*MATERIAL FOR THE TASK:*
============

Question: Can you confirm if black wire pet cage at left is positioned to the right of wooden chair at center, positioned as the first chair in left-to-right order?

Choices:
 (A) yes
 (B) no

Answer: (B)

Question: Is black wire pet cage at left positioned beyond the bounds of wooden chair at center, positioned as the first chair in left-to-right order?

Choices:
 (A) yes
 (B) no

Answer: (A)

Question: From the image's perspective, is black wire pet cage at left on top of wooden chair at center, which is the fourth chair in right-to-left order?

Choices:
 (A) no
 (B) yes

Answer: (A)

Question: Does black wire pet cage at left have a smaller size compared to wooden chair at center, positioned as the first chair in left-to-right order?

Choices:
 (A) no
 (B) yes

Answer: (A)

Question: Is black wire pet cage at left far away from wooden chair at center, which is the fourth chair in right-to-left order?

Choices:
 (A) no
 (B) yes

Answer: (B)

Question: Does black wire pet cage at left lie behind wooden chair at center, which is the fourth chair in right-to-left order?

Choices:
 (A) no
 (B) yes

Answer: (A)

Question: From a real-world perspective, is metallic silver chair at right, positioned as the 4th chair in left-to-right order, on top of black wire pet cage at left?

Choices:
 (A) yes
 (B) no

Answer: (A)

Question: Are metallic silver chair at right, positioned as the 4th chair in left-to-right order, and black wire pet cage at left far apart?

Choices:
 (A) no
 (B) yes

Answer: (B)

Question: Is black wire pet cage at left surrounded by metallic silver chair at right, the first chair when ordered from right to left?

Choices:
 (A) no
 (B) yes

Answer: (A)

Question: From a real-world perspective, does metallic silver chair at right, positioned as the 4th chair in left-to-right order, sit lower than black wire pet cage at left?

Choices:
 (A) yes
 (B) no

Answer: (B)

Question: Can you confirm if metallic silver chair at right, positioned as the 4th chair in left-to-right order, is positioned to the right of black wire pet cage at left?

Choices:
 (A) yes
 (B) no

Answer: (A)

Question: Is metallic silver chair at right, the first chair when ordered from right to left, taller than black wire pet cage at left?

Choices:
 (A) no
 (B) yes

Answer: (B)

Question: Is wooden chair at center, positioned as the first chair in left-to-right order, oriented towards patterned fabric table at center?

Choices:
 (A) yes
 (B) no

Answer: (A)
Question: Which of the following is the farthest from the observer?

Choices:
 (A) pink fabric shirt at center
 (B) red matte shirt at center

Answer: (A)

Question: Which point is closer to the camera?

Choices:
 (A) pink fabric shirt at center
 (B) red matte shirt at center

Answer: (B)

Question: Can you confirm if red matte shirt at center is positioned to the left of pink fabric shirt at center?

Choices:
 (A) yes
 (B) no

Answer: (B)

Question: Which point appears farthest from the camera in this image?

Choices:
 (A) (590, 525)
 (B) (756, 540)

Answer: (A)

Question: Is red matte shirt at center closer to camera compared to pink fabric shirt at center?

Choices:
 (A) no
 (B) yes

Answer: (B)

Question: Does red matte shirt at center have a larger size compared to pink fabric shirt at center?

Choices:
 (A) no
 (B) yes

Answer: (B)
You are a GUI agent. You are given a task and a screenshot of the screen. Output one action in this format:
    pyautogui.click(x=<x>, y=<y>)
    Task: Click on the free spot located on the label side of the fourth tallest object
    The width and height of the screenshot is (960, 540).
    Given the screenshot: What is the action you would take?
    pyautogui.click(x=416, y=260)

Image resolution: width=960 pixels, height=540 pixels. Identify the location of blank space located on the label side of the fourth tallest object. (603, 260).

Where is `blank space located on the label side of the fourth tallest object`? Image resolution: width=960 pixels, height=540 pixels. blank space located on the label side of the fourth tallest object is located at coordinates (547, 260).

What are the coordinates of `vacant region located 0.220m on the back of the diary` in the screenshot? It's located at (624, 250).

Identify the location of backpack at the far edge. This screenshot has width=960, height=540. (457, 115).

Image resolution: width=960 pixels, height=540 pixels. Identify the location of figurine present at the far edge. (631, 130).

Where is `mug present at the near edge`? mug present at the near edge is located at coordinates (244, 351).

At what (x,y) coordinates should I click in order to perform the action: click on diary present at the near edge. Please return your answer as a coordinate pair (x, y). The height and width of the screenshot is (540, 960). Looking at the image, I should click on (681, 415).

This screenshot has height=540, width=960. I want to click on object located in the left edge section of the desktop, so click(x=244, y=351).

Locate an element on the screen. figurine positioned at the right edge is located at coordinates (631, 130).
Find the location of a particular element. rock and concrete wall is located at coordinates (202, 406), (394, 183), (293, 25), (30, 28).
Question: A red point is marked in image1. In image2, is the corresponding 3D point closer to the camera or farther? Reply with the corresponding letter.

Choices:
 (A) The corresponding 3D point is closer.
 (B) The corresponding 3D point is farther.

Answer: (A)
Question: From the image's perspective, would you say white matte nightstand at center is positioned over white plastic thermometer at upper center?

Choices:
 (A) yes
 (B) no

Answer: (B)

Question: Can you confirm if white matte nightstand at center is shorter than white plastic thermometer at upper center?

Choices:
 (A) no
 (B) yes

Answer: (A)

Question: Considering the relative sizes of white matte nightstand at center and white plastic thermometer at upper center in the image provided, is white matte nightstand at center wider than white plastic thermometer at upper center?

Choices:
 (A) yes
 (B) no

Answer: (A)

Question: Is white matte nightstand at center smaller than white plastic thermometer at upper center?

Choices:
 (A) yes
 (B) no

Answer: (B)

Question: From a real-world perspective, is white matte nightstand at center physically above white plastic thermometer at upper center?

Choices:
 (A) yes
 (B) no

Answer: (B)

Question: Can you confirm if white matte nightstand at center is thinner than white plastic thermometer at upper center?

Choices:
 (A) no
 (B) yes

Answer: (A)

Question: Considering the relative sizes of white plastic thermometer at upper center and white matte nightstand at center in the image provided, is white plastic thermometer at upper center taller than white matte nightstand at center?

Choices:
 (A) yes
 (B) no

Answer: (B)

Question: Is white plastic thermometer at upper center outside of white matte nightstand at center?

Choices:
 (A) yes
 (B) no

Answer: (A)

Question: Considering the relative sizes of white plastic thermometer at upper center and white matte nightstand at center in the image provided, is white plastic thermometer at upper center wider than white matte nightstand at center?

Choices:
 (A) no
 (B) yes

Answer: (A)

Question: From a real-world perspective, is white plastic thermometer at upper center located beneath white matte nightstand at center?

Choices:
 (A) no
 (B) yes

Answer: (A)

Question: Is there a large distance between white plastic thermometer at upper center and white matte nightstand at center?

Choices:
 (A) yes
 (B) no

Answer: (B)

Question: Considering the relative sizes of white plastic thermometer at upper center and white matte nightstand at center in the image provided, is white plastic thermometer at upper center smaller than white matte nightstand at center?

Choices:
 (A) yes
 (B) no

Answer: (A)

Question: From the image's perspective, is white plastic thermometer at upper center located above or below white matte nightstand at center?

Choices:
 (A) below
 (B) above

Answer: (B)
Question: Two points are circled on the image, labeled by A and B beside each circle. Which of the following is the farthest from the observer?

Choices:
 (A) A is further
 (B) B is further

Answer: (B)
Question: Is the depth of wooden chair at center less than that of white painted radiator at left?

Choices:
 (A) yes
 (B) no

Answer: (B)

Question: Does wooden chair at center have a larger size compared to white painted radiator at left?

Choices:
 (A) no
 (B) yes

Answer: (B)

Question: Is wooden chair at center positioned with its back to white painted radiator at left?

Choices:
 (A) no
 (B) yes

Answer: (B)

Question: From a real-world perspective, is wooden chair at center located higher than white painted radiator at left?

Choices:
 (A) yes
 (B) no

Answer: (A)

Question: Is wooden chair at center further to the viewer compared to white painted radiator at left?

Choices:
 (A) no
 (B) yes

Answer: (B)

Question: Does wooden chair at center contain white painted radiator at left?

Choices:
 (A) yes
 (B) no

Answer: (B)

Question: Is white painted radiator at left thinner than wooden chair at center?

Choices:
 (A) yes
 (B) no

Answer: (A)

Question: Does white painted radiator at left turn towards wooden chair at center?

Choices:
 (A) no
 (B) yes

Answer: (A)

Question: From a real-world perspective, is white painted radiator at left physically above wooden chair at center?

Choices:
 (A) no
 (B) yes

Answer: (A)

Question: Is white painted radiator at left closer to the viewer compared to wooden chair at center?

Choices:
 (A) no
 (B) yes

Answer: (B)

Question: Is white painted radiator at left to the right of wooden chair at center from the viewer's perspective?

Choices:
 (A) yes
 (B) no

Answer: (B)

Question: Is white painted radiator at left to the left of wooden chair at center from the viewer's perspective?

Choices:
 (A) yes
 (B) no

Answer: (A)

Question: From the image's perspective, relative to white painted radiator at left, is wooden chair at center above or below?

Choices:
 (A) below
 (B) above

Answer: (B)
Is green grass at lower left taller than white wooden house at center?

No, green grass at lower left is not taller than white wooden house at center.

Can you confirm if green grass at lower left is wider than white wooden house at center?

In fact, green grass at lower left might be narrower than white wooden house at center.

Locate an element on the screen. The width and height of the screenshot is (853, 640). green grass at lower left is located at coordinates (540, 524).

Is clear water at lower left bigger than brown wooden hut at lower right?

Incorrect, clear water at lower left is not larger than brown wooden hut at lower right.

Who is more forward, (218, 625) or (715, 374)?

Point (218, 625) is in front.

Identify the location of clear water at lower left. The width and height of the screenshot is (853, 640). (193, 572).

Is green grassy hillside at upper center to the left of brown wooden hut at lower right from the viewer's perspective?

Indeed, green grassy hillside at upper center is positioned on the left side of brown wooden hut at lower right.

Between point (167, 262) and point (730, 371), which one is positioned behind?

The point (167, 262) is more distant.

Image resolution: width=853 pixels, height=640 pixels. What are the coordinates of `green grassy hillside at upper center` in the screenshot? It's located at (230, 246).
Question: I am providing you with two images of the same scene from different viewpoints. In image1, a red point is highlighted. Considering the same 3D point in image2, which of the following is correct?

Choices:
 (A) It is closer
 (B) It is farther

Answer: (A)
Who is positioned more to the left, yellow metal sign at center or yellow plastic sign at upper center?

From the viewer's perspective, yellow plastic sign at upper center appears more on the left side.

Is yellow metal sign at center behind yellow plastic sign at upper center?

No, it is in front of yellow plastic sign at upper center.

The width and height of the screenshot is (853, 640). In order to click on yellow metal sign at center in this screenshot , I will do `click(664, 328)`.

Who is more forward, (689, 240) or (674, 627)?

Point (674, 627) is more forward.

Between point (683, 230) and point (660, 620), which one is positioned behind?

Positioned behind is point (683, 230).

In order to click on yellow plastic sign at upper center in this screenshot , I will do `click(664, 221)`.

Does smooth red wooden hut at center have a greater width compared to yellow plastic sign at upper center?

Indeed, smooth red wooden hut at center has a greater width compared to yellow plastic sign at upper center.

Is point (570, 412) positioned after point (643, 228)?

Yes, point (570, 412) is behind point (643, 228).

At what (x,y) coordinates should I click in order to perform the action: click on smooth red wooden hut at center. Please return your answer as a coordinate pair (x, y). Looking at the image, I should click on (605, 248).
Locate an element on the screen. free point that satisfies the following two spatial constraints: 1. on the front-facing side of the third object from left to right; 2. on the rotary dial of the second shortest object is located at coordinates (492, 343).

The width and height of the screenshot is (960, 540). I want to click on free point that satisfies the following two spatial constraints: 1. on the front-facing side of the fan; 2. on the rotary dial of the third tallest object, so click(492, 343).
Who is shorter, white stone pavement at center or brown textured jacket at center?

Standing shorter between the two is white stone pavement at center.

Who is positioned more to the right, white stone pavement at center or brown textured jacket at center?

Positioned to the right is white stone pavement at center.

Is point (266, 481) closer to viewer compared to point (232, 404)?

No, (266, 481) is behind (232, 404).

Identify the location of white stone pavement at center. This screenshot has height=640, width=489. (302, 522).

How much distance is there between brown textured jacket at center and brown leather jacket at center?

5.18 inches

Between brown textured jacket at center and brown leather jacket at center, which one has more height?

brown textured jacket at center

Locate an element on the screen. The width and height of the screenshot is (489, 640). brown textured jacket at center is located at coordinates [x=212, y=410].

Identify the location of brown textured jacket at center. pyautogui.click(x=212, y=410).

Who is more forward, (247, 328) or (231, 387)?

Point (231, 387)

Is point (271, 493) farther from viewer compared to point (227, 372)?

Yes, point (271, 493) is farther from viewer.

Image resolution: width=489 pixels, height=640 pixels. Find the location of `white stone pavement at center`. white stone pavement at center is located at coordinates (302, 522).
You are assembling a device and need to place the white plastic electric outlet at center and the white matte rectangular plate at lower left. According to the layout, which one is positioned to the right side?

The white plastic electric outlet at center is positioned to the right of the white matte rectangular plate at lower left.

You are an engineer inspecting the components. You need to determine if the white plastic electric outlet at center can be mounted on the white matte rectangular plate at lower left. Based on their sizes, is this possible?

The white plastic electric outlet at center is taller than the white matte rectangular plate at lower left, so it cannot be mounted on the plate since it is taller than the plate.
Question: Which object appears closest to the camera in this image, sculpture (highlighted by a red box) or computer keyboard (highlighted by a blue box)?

============

*WHAT TO DO:* Which of the lines above contain the word "shorter"? Copy each one in full.

*SOLUTION BELOW:*
Question: Can you confirm if white matte nightstand at center is shorter than white plastic thermometer at upper center?
Who is shorter, white stone pavement at center or brown textured jacket at center?
Standing shorter between the two is white stone pavement at center.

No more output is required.